**Work request**: Could you restate word for word only the lines below from the one holding "red brick E4:E5 level 3 -> none" to the one holding "purple brick E2:F2", inclusive, and leave out the pictures?
------ Raw data
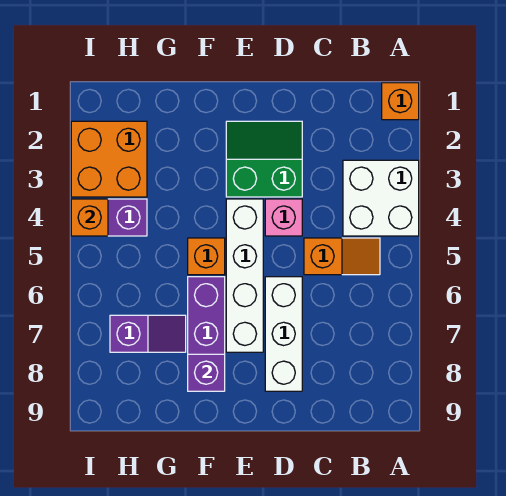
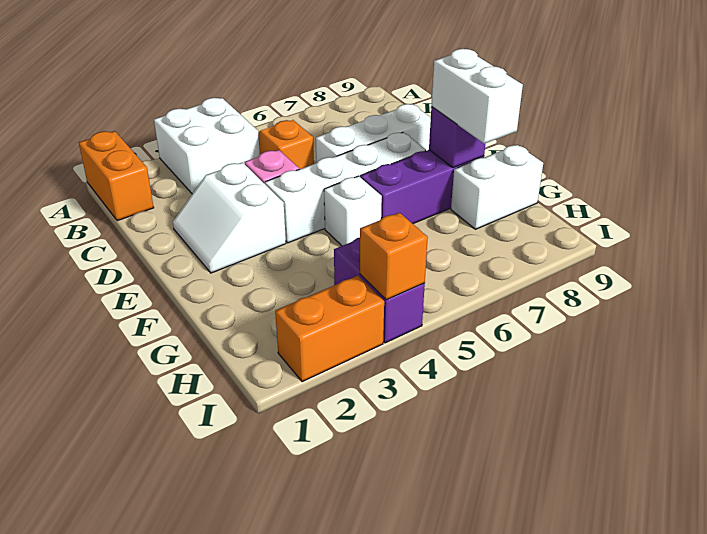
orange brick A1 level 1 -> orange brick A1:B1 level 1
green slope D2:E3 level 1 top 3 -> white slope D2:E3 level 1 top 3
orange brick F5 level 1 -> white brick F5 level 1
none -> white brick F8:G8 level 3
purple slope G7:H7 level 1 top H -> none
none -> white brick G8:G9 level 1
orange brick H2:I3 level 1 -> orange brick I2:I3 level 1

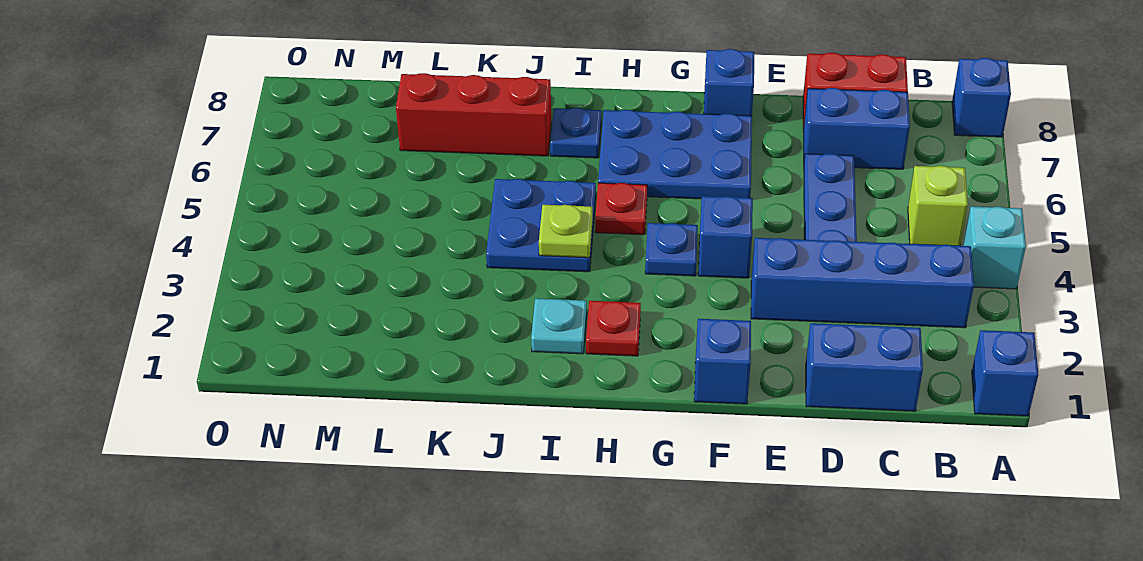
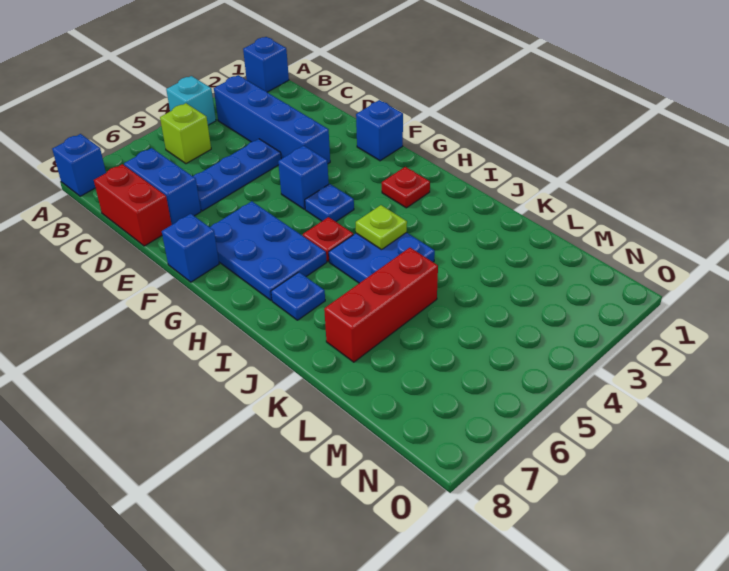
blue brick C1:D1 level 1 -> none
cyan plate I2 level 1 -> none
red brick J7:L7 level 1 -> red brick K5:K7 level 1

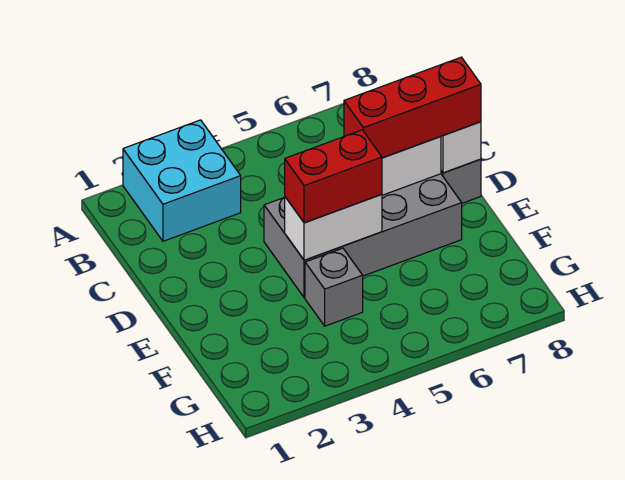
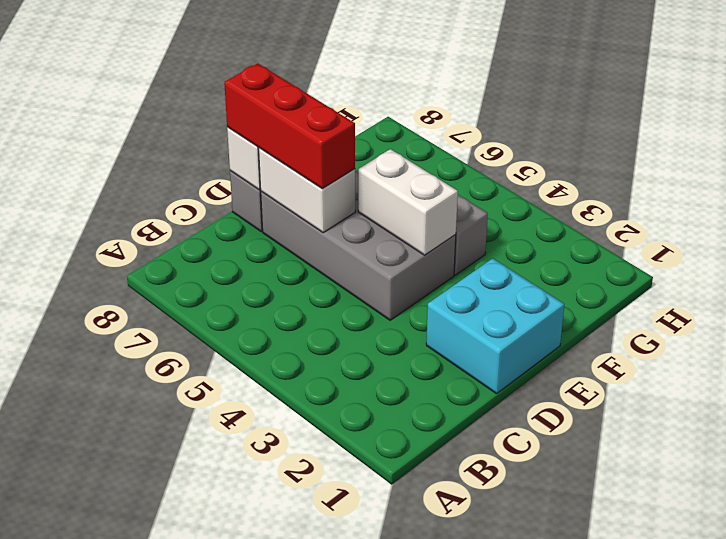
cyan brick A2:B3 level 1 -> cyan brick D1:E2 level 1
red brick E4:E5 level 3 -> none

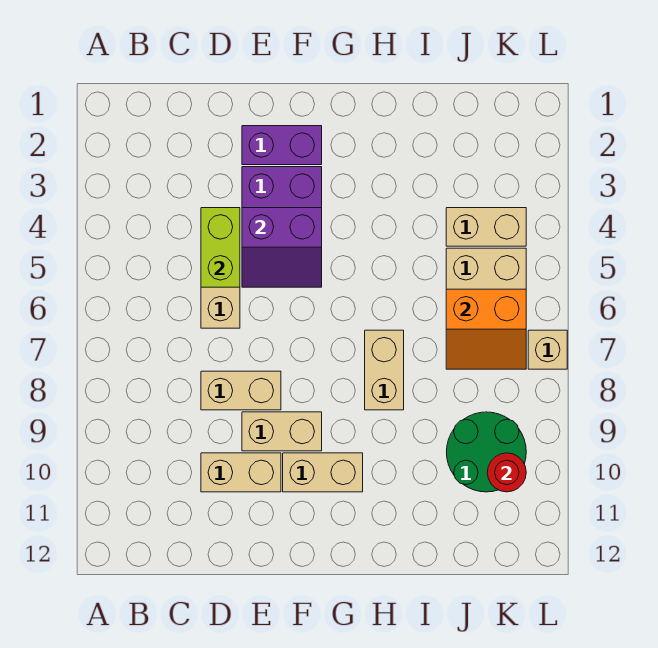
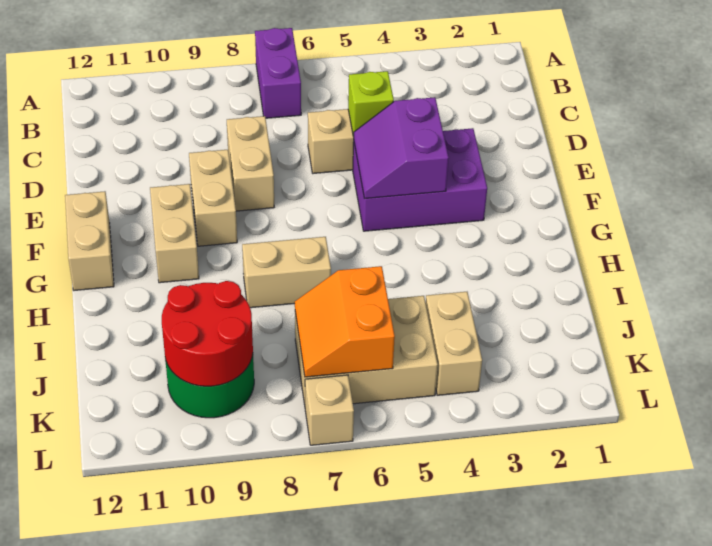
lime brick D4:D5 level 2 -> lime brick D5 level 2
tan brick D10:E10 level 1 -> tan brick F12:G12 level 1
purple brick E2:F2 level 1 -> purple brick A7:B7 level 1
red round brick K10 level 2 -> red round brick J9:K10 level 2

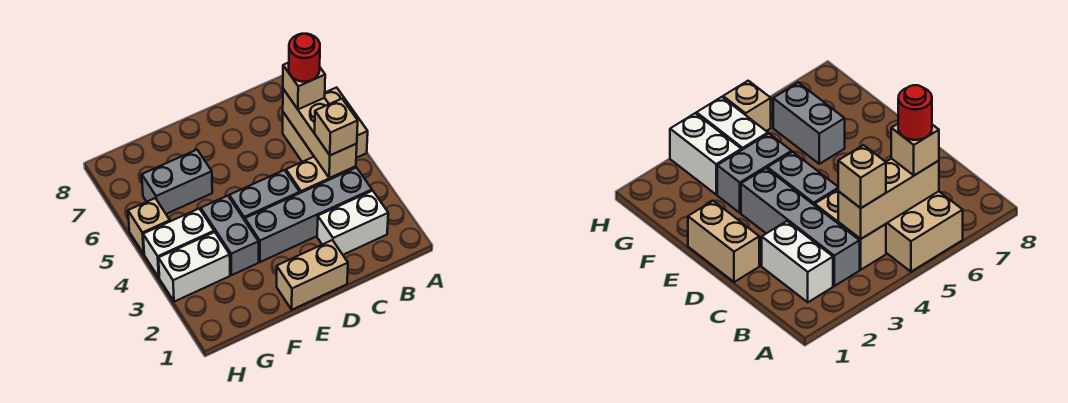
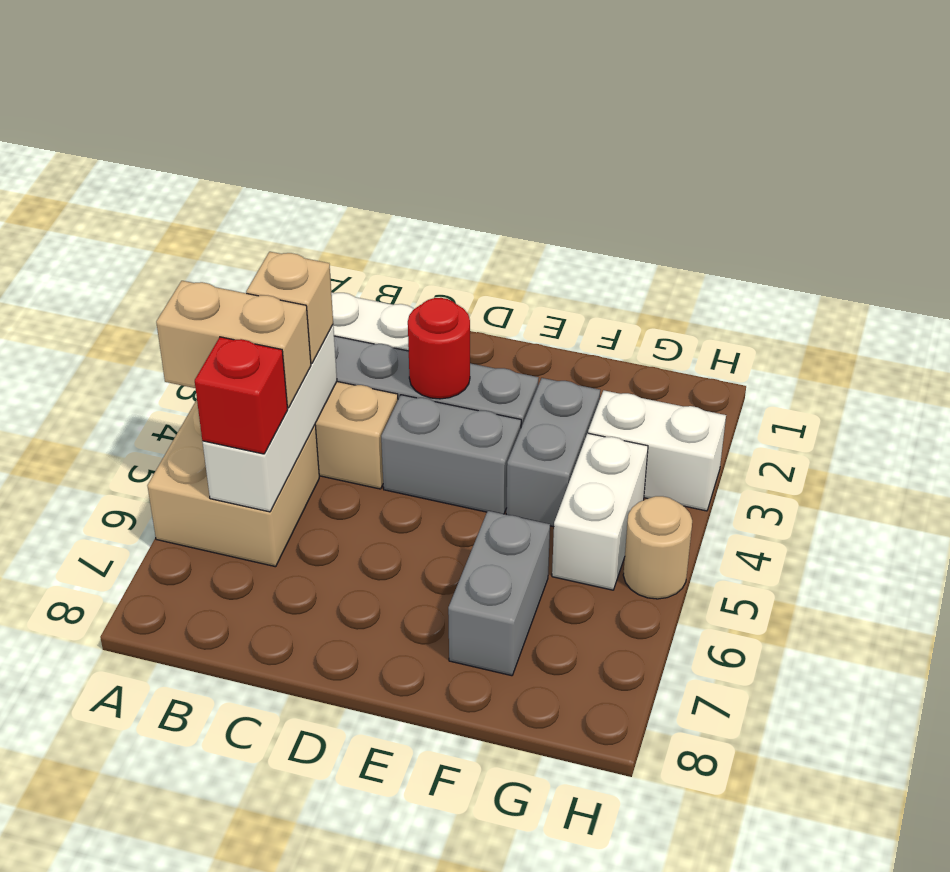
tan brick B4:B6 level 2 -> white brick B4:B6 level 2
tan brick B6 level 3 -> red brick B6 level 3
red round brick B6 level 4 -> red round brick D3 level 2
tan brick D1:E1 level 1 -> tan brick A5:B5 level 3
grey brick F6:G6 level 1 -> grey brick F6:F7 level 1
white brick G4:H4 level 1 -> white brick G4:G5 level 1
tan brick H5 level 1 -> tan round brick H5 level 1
------------
**Solved problem**:
red brick E4:E5 level 3 -> none

lime brick D4:D5 level 2 -> lime brick D5 level 2
tan brick D10:E10 level 1 -> tan brick F12:G12 level 1
purple brick E2:F2 level 1 -> purple brick A7:B7 level 1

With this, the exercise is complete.